____ RECORDS SHOWN

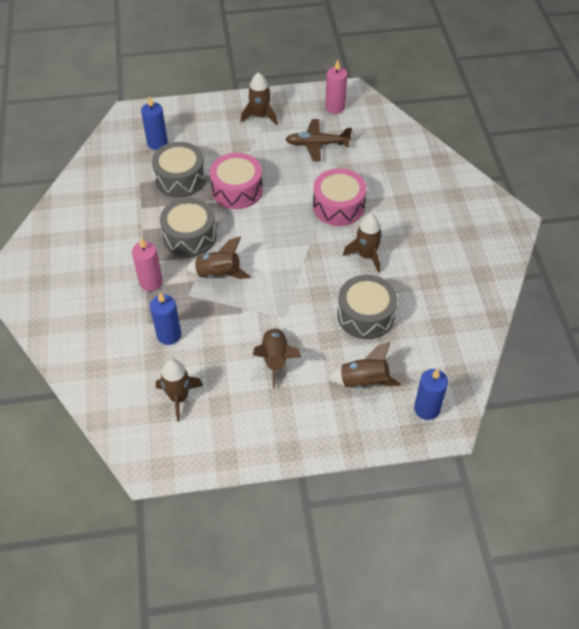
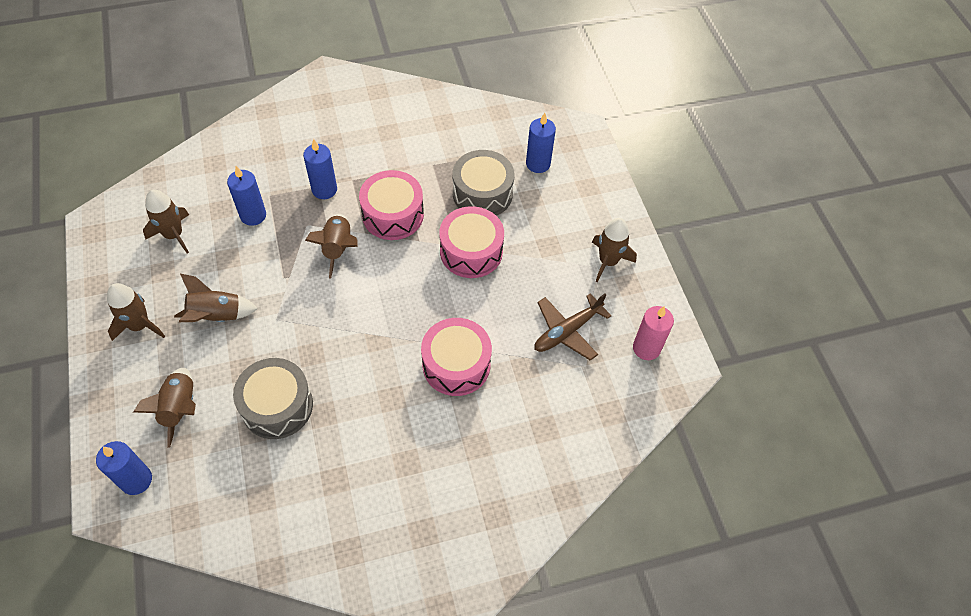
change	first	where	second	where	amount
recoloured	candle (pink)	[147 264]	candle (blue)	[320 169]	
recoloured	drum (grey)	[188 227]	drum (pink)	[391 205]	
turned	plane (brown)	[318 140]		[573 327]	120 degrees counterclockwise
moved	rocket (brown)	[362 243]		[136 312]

________

EXERCISE DESCRIPTION: Skip the pictures and reproduce all remaining entries exactly.

YOUR RESPONSE:
change	first	where	second	where	amount
recoloured	candle (pink)	[147 264]	candle (blue)	[320 169]	
recoloured	drum (grey)	[188 227]	drum (pink)	[391 205]	
turned	plane (brown)	[318 140]		[573 327]	120 degrees counterclockwise
moved	rocket (brown)	[362 243]		[136 312]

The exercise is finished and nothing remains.